## [Listed entries]
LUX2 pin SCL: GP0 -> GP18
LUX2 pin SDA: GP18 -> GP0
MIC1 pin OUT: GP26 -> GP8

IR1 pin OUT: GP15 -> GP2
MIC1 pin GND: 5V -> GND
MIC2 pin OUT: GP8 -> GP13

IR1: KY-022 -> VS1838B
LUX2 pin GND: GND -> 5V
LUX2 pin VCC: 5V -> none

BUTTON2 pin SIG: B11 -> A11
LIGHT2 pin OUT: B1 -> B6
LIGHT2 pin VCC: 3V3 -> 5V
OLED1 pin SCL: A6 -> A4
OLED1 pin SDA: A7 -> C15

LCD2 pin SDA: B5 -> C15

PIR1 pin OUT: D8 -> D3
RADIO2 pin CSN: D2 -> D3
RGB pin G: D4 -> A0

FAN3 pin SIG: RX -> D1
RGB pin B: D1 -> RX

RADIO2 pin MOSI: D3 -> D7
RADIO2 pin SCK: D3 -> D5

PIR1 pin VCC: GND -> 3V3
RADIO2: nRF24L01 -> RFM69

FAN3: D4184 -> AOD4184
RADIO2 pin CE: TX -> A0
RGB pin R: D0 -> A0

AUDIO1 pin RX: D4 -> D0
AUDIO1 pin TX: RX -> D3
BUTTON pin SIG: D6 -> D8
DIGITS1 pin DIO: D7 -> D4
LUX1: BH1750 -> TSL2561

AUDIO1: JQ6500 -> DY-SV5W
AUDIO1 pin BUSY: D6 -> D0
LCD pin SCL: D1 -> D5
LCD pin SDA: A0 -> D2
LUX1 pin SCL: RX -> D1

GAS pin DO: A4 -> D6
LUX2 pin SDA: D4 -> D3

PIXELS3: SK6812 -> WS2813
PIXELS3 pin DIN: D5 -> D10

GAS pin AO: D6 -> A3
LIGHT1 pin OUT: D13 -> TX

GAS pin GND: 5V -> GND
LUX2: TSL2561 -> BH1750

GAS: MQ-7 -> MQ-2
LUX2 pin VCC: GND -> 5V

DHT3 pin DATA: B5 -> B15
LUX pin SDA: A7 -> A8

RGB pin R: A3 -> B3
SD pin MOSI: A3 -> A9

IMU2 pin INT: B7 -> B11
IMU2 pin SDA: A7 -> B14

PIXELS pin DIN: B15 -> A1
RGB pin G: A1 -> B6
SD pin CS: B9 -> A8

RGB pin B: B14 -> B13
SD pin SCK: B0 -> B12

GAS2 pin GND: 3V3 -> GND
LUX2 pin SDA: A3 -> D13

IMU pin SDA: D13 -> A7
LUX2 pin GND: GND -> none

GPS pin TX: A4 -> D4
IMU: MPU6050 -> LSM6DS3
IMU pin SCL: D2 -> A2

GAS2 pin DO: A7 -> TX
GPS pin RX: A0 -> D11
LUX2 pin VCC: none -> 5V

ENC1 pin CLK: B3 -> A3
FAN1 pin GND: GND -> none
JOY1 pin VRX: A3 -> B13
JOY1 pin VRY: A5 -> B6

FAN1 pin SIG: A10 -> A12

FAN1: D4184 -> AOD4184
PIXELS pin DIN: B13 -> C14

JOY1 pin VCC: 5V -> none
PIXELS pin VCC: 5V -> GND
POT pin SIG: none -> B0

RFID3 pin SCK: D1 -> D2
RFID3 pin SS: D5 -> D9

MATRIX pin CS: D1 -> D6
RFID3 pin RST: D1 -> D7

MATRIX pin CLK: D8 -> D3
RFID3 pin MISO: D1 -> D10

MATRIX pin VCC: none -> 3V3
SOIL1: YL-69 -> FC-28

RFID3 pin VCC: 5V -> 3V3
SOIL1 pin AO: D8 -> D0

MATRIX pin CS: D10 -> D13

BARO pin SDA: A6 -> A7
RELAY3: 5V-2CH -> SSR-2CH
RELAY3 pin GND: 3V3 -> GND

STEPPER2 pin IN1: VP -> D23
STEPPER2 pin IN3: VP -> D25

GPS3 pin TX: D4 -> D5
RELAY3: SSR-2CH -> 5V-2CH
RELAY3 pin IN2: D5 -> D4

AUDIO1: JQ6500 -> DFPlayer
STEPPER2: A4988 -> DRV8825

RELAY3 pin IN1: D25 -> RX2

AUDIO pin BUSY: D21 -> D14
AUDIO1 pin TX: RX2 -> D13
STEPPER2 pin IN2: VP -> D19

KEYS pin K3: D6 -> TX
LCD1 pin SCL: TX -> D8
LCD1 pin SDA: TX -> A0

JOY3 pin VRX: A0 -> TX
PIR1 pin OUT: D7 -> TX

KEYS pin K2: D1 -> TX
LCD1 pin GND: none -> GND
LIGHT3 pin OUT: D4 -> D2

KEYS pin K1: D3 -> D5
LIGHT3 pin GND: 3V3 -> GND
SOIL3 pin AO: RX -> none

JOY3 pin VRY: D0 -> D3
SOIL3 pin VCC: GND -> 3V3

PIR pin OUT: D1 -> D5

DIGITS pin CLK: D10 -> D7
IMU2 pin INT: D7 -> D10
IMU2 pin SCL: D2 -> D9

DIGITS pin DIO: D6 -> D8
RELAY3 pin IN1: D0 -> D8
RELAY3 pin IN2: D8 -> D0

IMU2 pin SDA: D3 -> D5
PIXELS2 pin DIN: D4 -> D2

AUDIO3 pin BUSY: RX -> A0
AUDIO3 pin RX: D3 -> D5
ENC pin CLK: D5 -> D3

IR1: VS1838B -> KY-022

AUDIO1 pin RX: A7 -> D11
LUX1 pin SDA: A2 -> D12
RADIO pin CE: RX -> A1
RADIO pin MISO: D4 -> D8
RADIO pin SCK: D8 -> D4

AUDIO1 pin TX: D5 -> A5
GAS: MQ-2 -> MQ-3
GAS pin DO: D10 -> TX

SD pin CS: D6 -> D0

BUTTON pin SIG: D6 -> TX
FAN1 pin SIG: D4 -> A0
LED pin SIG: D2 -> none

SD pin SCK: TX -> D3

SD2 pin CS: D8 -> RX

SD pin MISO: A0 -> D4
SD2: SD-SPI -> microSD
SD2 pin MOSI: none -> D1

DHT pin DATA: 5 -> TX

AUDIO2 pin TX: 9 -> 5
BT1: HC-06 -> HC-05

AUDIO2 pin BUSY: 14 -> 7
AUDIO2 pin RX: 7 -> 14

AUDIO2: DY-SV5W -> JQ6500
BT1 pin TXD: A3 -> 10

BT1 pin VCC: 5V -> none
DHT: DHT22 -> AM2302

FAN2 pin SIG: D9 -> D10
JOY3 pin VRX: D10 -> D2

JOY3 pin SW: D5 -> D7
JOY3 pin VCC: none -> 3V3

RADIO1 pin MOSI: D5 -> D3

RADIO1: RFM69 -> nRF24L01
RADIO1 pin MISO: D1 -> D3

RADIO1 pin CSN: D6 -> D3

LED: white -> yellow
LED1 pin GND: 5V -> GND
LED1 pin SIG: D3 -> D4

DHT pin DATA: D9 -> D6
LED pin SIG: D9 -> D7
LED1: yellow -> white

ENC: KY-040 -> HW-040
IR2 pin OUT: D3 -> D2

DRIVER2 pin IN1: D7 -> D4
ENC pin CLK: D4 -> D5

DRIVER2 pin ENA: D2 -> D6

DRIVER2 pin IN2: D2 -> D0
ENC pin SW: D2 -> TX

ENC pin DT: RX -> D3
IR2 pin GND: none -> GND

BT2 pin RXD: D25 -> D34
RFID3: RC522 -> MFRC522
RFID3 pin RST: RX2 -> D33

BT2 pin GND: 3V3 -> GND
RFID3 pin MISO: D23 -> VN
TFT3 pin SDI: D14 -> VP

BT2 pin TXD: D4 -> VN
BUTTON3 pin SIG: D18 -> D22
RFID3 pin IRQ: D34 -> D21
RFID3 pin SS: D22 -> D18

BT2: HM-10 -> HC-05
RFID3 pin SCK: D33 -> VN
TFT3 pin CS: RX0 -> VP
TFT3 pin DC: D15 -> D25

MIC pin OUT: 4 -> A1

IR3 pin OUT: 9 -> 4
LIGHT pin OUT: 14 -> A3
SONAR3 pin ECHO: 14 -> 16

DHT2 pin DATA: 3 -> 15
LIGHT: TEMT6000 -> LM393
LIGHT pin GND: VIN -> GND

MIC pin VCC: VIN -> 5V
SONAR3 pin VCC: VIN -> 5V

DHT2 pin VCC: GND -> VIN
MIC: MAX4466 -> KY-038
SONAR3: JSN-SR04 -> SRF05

## [Exercise requirements]
In the entries above, find the line holding "LIGHT2 pin OUT: B1 -> B6" and the line holding "RGB pin R: D0 -> A0", then retype exactly those two lines and every line between them, and nothing else.

## [Expected answer]
LIGHT2 pin OUT: B1 -> B6
LIGHT2 pin VCC: 3V3 -> 5V
OLED1 pin SCL: A6 -> A4
OLED1 pin SDA: A7 -> C15

LCD2 pin SDA: B5 -> C15

PIR1 pin OUT: D8 -> D3
RADIO2 pin CSN: D2 -> D3
RGB pin G: D4 -> A0

FAN3 pin SIG: RX -> D1
RGB pin B: D1 -> RX

RADIO2 pin MOSI: D3 -> D7
RADIO2 pin SCK: D3 -> D5

PIR1 pin VCC: GND -> 3V3
RADIO2: nRF24L01 -> RFM69

FAN3: D4184 -> AOD4184
RADIO2 pin CE: TX -> A0
RGB pin R: D0 -> A0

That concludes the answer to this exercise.